Only the lines from the one containing "type=insert; after=SNOW-WHITE CONE" through the end of the entries should be repeated, exactly as they appear, first and last included.

(Before-and-after object listings)
######
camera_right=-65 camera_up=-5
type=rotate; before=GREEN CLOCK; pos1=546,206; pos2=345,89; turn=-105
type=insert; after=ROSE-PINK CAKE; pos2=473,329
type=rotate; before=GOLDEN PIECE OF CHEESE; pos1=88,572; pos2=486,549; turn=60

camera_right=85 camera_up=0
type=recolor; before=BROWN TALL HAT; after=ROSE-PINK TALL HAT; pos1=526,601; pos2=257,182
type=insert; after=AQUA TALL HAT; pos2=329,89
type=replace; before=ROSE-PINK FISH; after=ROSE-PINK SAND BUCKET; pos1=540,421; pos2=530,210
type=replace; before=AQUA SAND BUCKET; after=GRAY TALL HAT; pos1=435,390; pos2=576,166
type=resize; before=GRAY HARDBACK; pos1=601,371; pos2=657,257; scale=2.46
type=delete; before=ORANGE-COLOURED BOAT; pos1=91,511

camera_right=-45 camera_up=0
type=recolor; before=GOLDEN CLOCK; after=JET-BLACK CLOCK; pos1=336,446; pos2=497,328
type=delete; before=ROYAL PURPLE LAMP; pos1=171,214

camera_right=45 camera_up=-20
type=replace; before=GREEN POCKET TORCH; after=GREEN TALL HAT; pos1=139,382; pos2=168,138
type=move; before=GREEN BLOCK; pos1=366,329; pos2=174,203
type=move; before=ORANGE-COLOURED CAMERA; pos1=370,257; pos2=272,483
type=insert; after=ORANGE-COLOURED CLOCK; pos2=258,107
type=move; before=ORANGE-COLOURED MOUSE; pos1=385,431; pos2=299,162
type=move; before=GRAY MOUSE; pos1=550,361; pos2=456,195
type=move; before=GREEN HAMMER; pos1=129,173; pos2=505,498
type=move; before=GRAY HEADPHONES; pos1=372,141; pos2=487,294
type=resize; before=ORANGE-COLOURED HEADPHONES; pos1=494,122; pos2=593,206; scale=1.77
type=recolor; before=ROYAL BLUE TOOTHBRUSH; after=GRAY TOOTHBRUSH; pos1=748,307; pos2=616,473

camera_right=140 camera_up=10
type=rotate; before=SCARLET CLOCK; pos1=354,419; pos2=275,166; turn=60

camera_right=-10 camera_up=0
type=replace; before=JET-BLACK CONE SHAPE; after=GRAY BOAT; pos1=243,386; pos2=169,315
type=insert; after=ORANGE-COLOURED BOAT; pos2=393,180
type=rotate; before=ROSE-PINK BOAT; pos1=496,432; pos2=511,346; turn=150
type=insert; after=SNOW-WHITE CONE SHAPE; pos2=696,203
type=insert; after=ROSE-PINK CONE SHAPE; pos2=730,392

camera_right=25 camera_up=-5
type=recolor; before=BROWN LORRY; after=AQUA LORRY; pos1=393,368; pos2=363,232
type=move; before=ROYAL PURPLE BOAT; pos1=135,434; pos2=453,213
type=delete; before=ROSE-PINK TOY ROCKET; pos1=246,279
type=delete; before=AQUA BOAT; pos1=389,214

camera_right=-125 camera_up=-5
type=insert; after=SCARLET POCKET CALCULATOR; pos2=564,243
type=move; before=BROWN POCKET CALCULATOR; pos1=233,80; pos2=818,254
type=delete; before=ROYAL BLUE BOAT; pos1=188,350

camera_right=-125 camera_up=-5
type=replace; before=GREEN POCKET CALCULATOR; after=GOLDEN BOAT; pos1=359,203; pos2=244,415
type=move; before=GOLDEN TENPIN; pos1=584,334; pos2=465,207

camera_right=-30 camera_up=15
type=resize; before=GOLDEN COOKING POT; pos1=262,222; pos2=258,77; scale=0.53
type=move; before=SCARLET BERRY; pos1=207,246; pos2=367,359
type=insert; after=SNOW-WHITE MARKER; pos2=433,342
######
Output below ::
type=insert; after=SNOW-WHITE CONE SHAPE; pos2=696,203
type=insert; after=ROSE-PINK CONE SHAPE; pos2=730,392

camera_right=25 camera_up=-5
type=recolor; before=BROWN LORRY; after=AQUA LORRY; pos1=393,368; pos2=363,232
type=move; before=ROYAL PURPLE BOAT; pos1=135,434; pos2=453,213
type=delete; before=ROSE-PINK TOY ROCKET; pos1=246,279
type=delete; before=AQUA BOAT; pos1=389,214

camera_right=-125 camera_up=-5
type=insert; after=SCARLET POCKET CALCULATOR; pos2=564,243
type=move; before=BROWN POCKET CALCULATOR; pos1=233,80; pos2=818,254
type=delete; before=ROYAL BLUE BOAT; pos1=188,350

camera_right=-125 camera_up=-5
type=replace; before=GREEN POCKET CALCULATOR; after=GOLDEN BOAT; pos1=359,203; pos2=244,415
type=move; before=GOLDEN TENPIN; pos1=584,334; pos2=465,207

camera_right=-30 camera_up=15
type=resize; before=GOLDEN COOKING POT; pos1=262,222; pos2=258,77; scale=0.53
type=move; before=SCARLET BERRY; pos1=207,246; pos2=367,359
type=insert; after=SNOW-WHITE MARKER; pos2=433,342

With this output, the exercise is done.